Brief:
Word for word, copy out every line of the records, omitting each picture.

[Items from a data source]
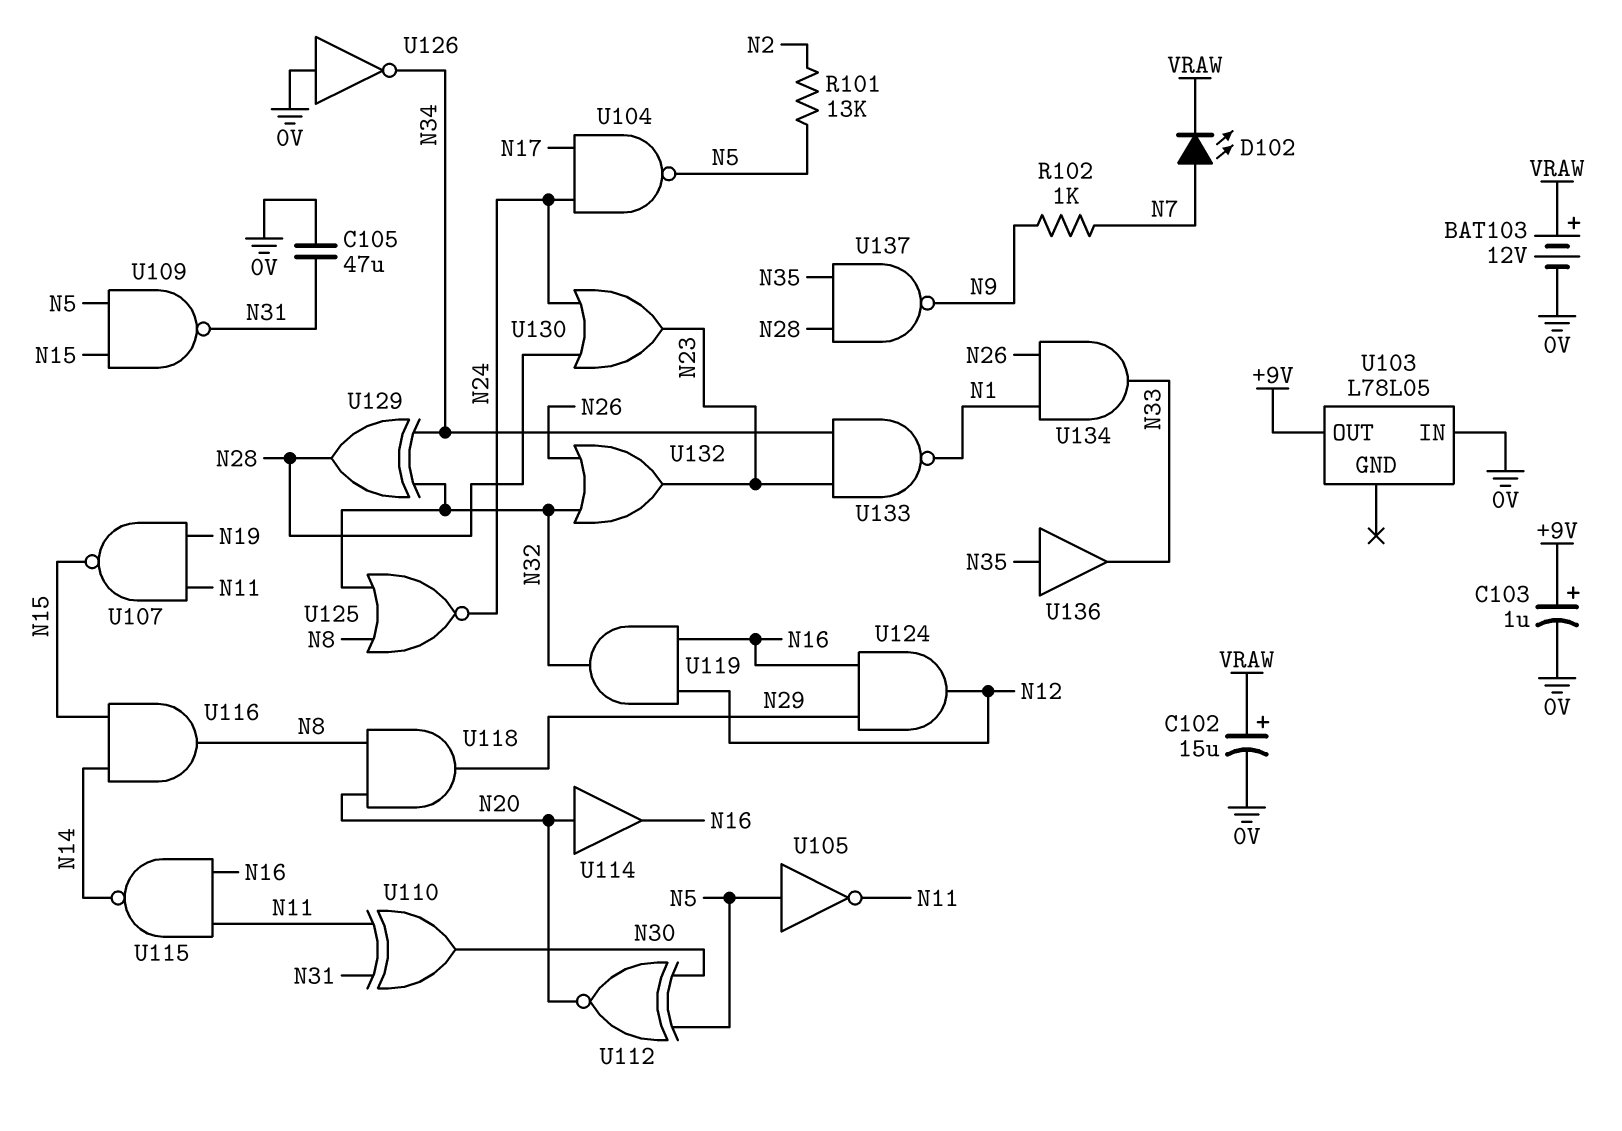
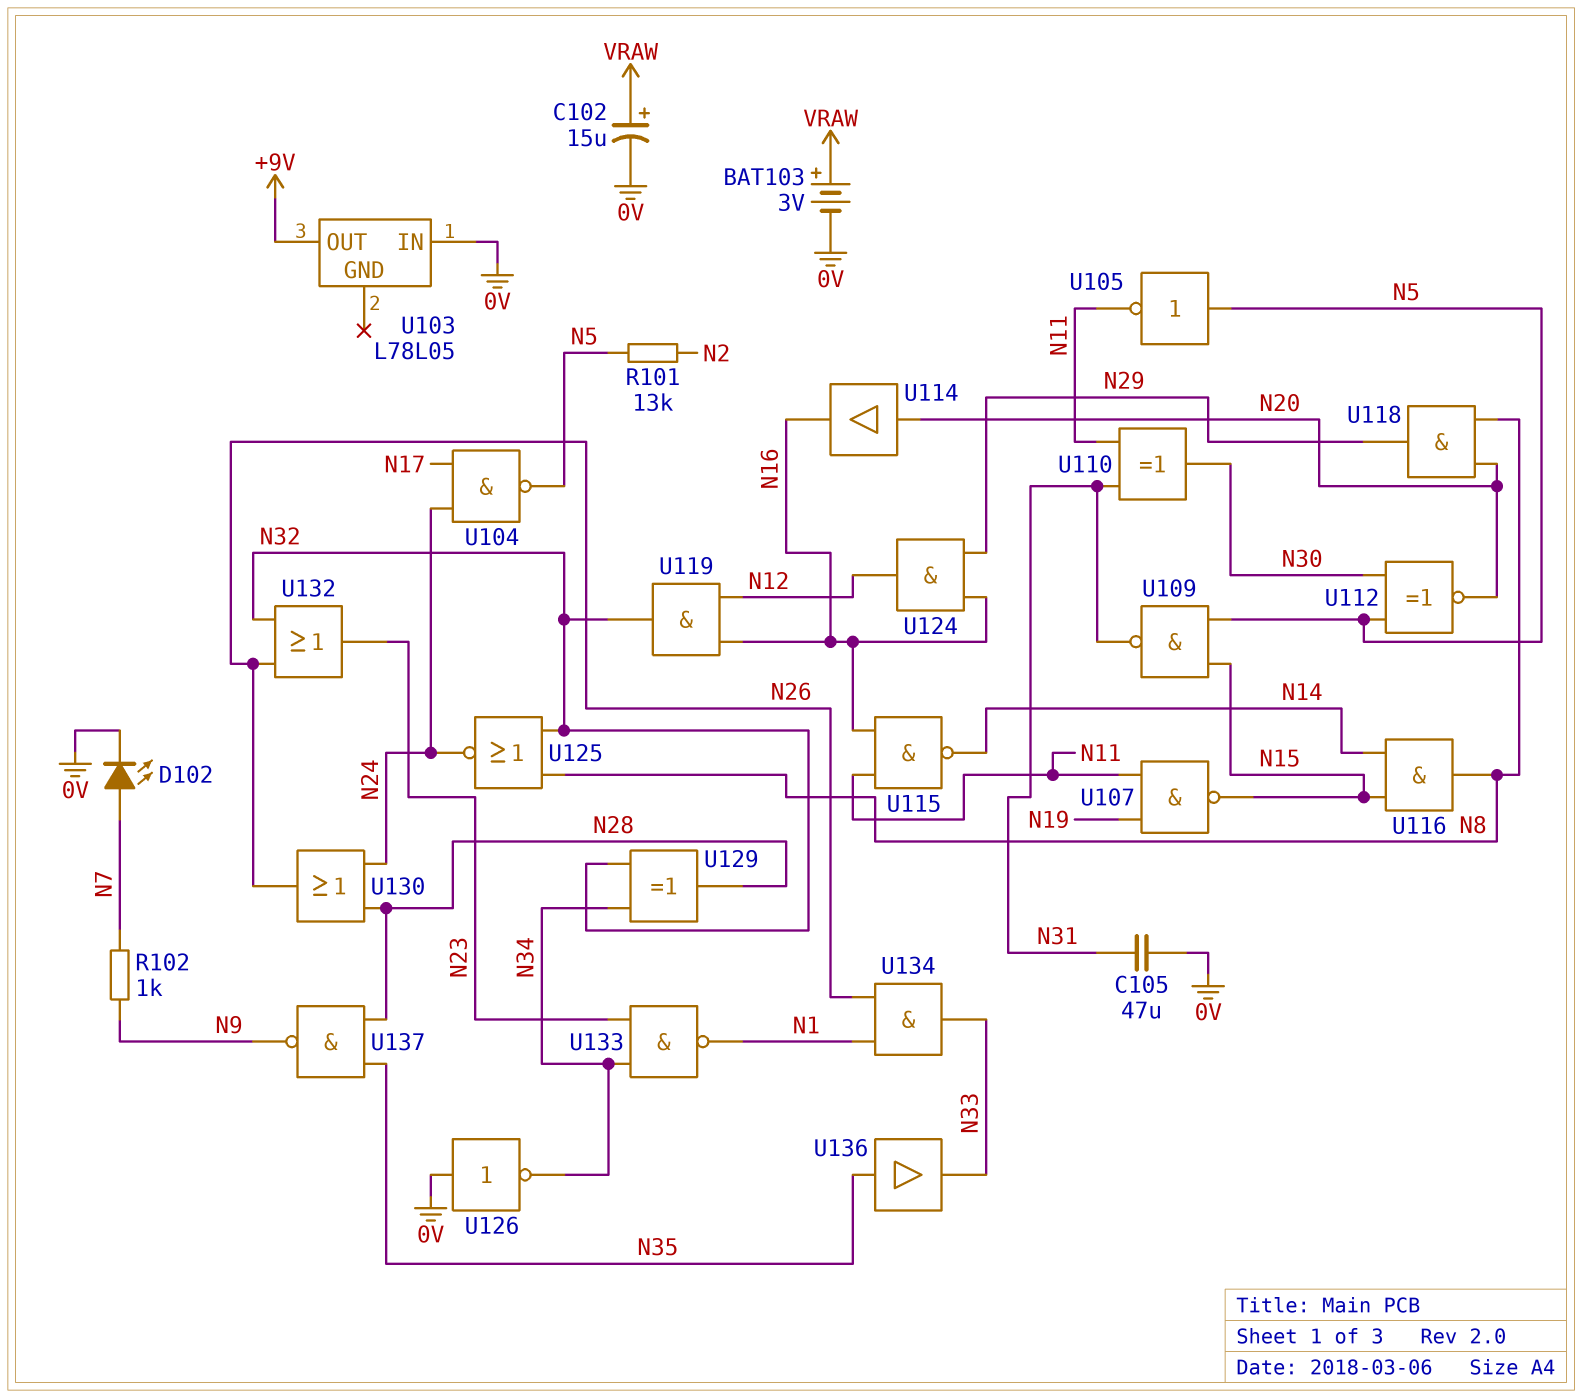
BAT103: 12V (plus VRAW, minus 0V) -> 3V (plus VRAW, minus 0V)
C103: 1uF (plus +9V, minus 0V) -> none
D102: LED (A N7, K VRAW) -> LED (A N7, K 0V)
U130: OR (in N24, in N28, out N23) -> OR (in N24, in N28, out N26)

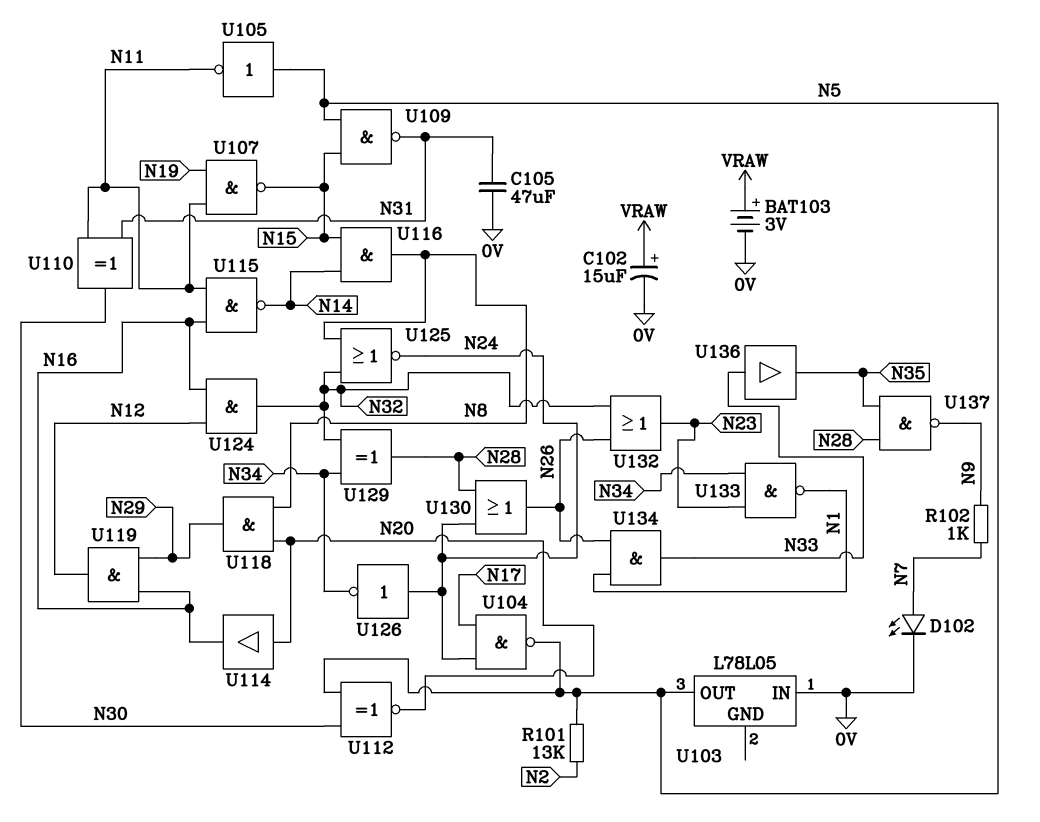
U103 pin OUT: +9V -> N5
U119: AND (in N12, in N16, out N32) -> AND (in N16, in N29, out N12)
U124: AND (in N16, in N29, out N12) -> AND (in N12, in N16, out N32)
U126: NOT (in 0V, out N34) -> NOT (in N24, out N34)
U136: buffer (in N35, out N33) -> buffer (in N33, out N35)

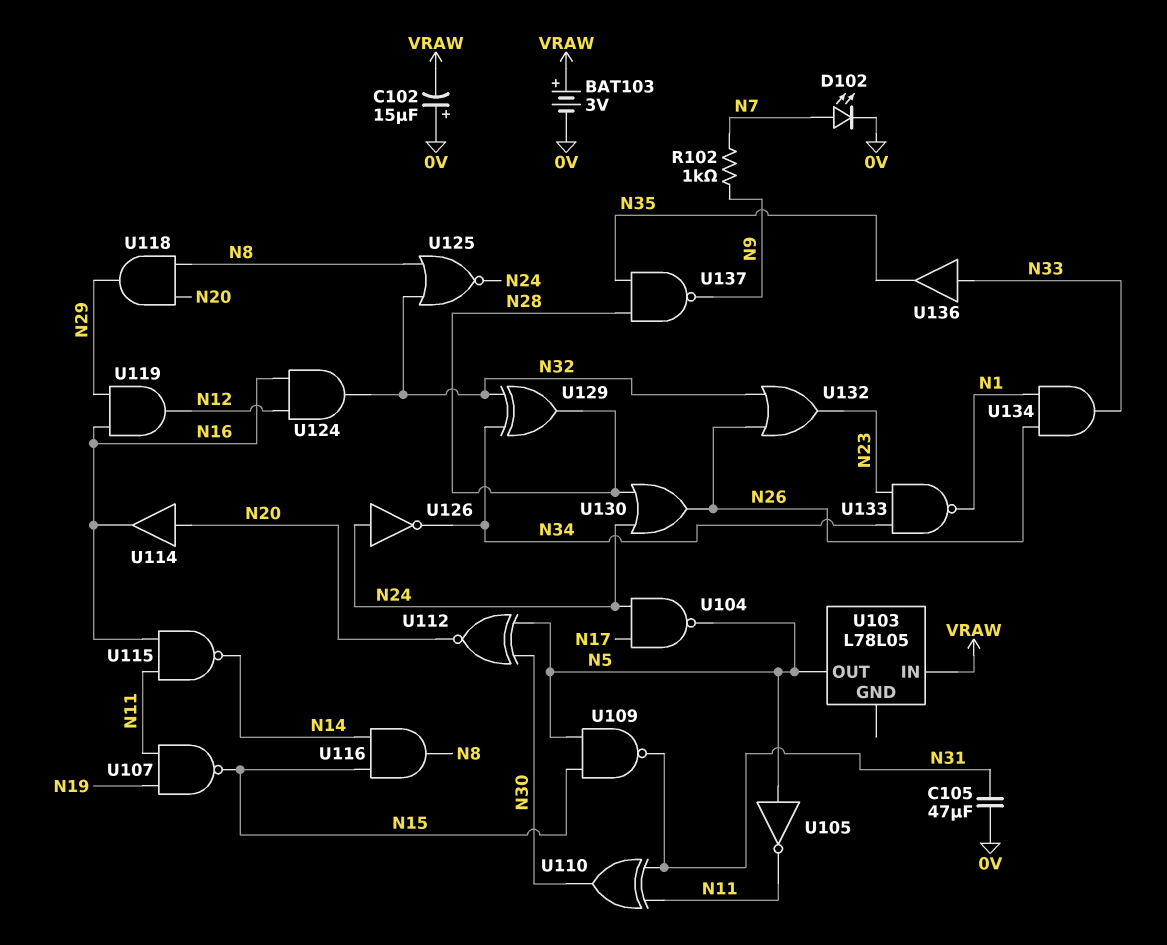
C102: 15uF (plus VRAW, minus 0V) -> 15uF (plus 0V, minus VRAW)
R101: 13k (N2, N5) -> none
U103 pin IN: 0V -> VRAW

Written solution:
BAT103: 12V (plus VRAW, minus 0V) -> 3V (plus VRAW, minus 0V)
C103: 1uF (plus +9V, minus 0V) -> none
D102: LED (A N7, K VRAW) -> LED (A N7, K 0V)
U130: OR (in N24, in N28, out N23) -> OR (in N24, in N28, out N26)

U103 pin OUT: +9V -> N5
U119: AND (in N12, in N16, out N32) -> AND (in N16, in N29, out N12)
U124: AND (in N16, in N29, out N12) -> AND (in N12, in N16, out N32)
U126: NOT (in 0V, out N34) -> NOT (in N24, out N34)
U136: buffer (in N35, out N33) -> buffer (in N33, out N35)

C102: 15uF (plus VRAW, minus 0V) -> 15uF (plus 0V, minus VRAW)
R101: 13k (N2, N5) -> none
U103 pin IN: 0V -> VRAW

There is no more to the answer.